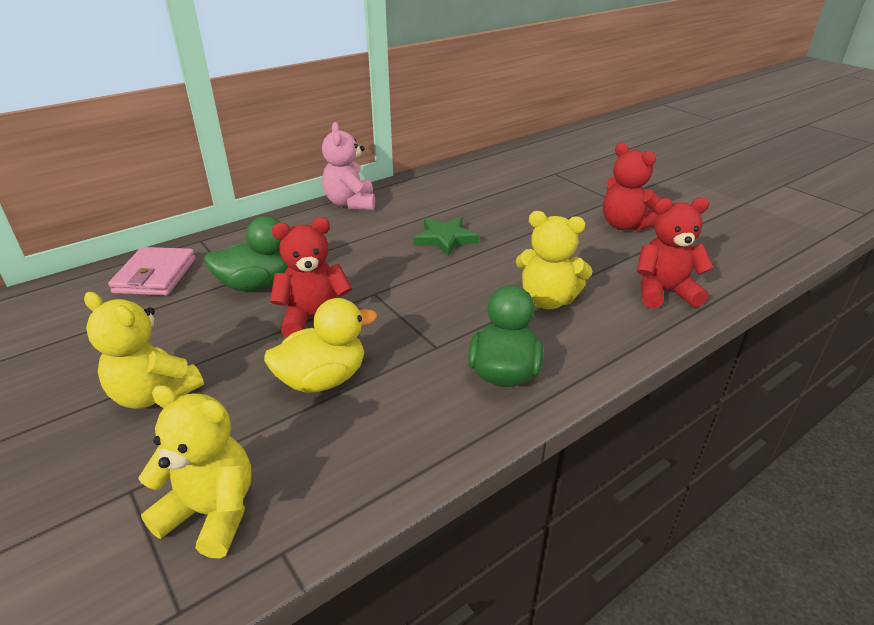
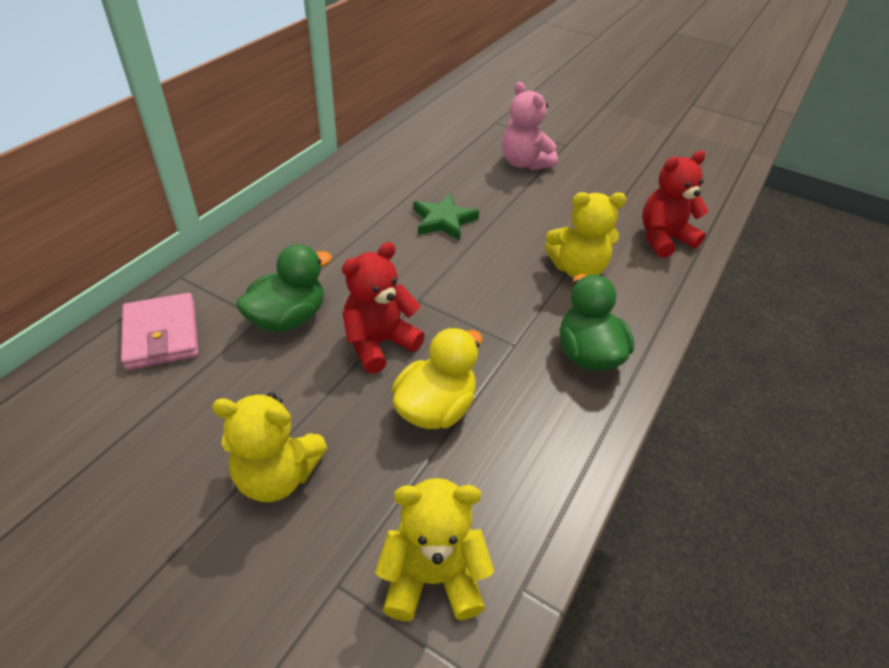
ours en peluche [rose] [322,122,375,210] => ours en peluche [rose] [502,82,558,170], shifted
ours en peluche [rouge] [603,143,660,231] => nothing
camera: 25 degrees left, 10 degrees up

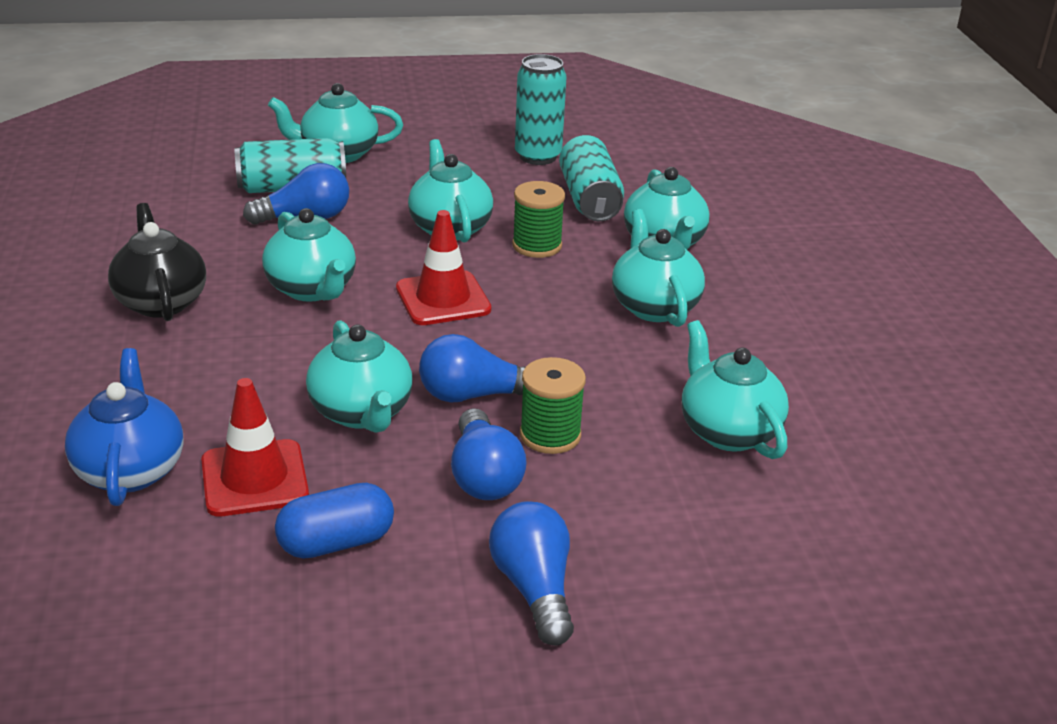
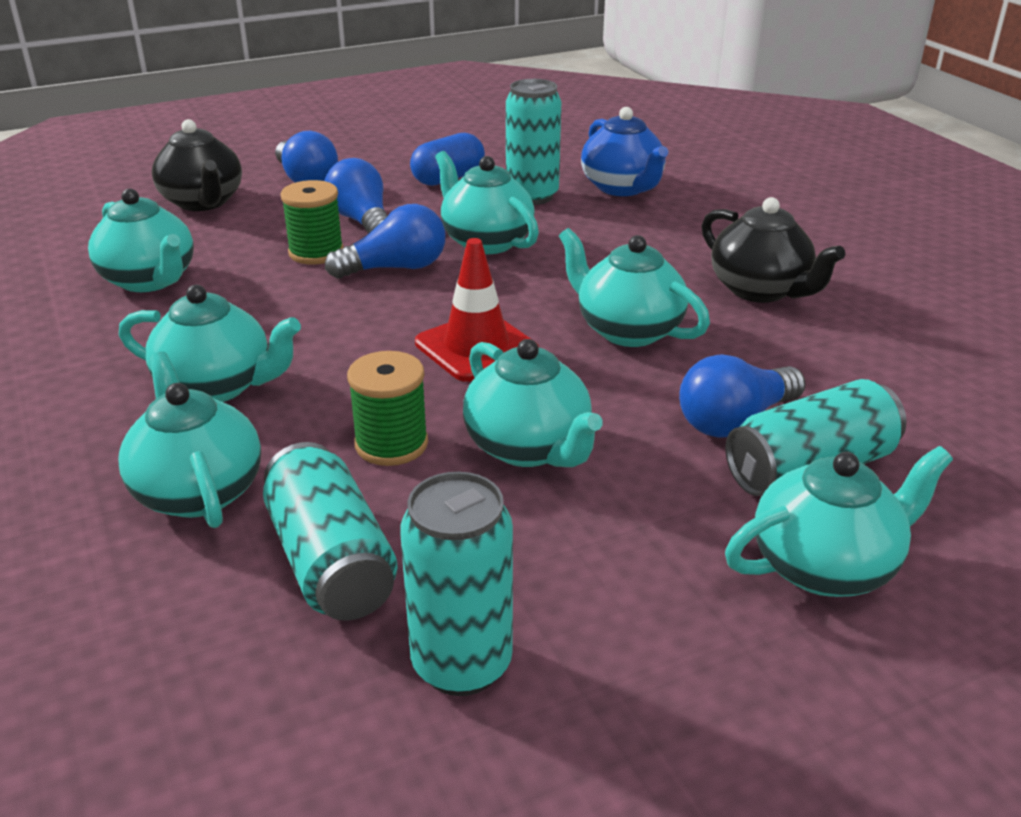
théière [turquoise] [612,209,705,327] => théière [turquoise] [119,285,301,402], 45 degrees counterclockwise
cône de chantier [rouge] [201,378,309,517] => canette [turquoise] [506,79,561,205]
nothing => théière [noir] [152,119,242,211]
camera: 165 degrees right, 0 degrees up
——————————
Everything from the line with "ours en peluche [rouge]" through the end of the listing above, both ends included, should be set down exactly; copy nothing else, and skip the pictures.

ours en peluche [rouge] [603,143,660,231] => nothing
camera: 25 degrees left, 10 degrees up

théière [turquoise] [612,209,705,327] => théière [turquoise] [119,285,301,402], 45 degrees counterclockwise
cône de chantier [rouge] [201,378,309,517] => canette [turquoise] [506,79,561,205]
nothing => théière [noir] [152,119,242,211]
camera: 165 degrees right, 0 degrees up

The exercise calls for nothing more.